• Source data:
>>>

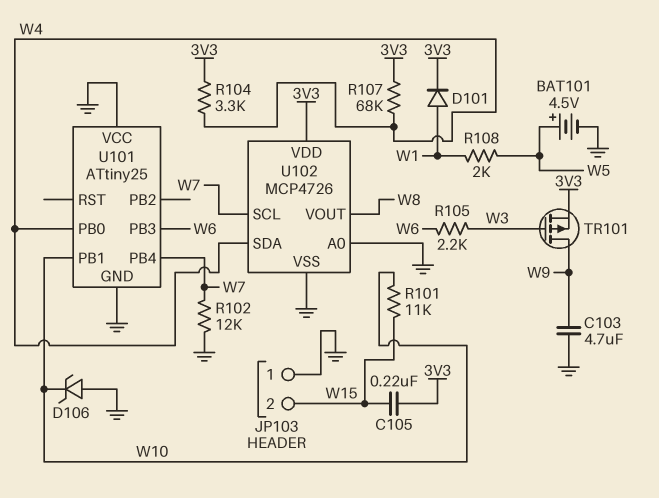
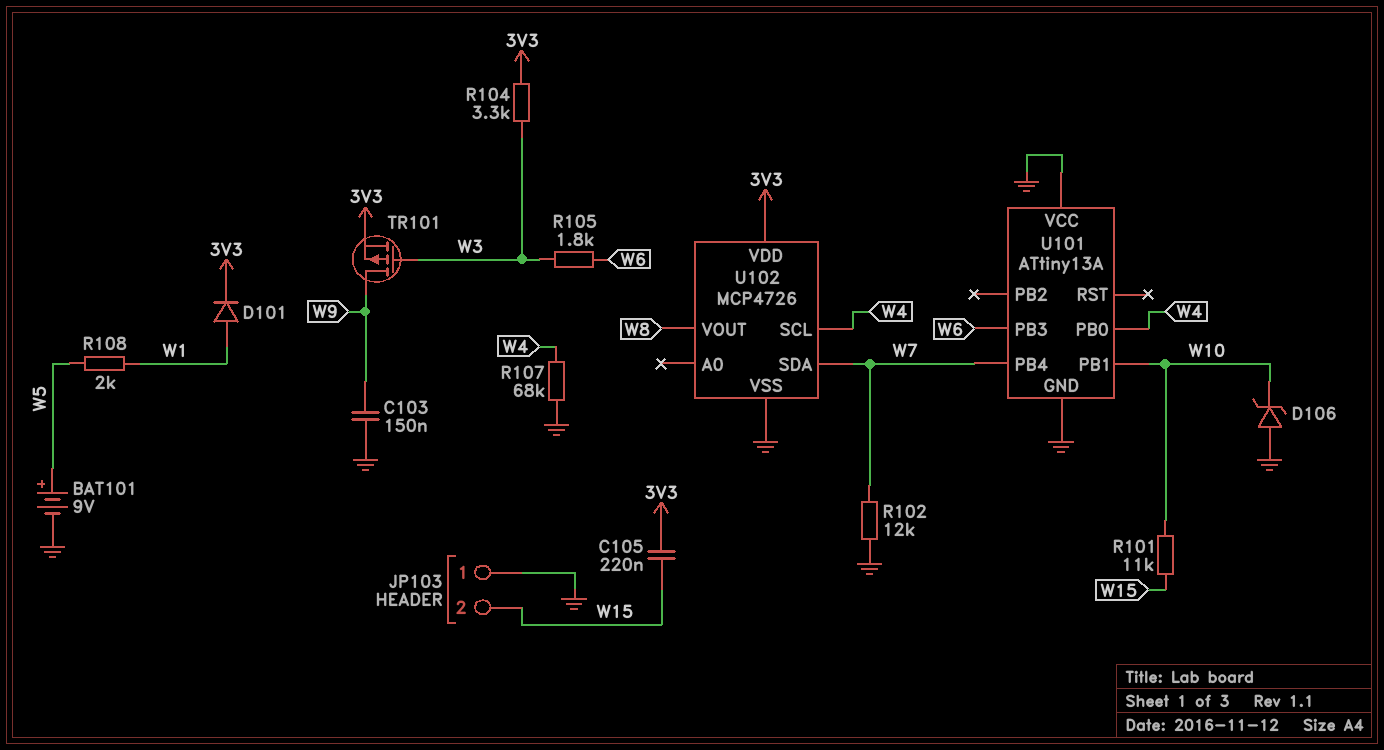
BAT101: 4.5V (plus W5, minus GND) -> 9V (plus W5, minus GND)
C103: 4.7uF (GND, W9) -> 150nF (GND, W9)
R104: 3.3k (3V3, W4) -> 3.3k (3V3, W3)
R105: 2.2k (W3, W6) -> 1.8k (W3, W6)
R107: 68k (3V3, W4) -> 68k (GND, W4)
U101: ATtiny25 -> ATtiny13A
U102 pin A0: GND -> none
U102 pin SCL: W7 -> W4
U102 pin SDA: W4 -> W7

<<<

• Activity: All entries above must be printed again verbatim, with images excluded.

• Response box:
BAT101: 4.5V (plus W5, minus GND) -> 9V (plus W5, minus GND)
C103: 4.7uF (GND, W9) -> 150nF (GND, W9)
R104: 3.3k (3V3, W4) -> 3.3k (3V3, W3)
R105: 2.2k (W3, W6) -> 1.8k (W3, W6)
R107: 68k (3V3, W4) -> 68k (GND, W4)
U101: ATtiny25 -> ATtiny13A
U102 pin A0: GND -> none
U102 pin SCL: W7 -> W4
U102 pin SDA: W4 -> W7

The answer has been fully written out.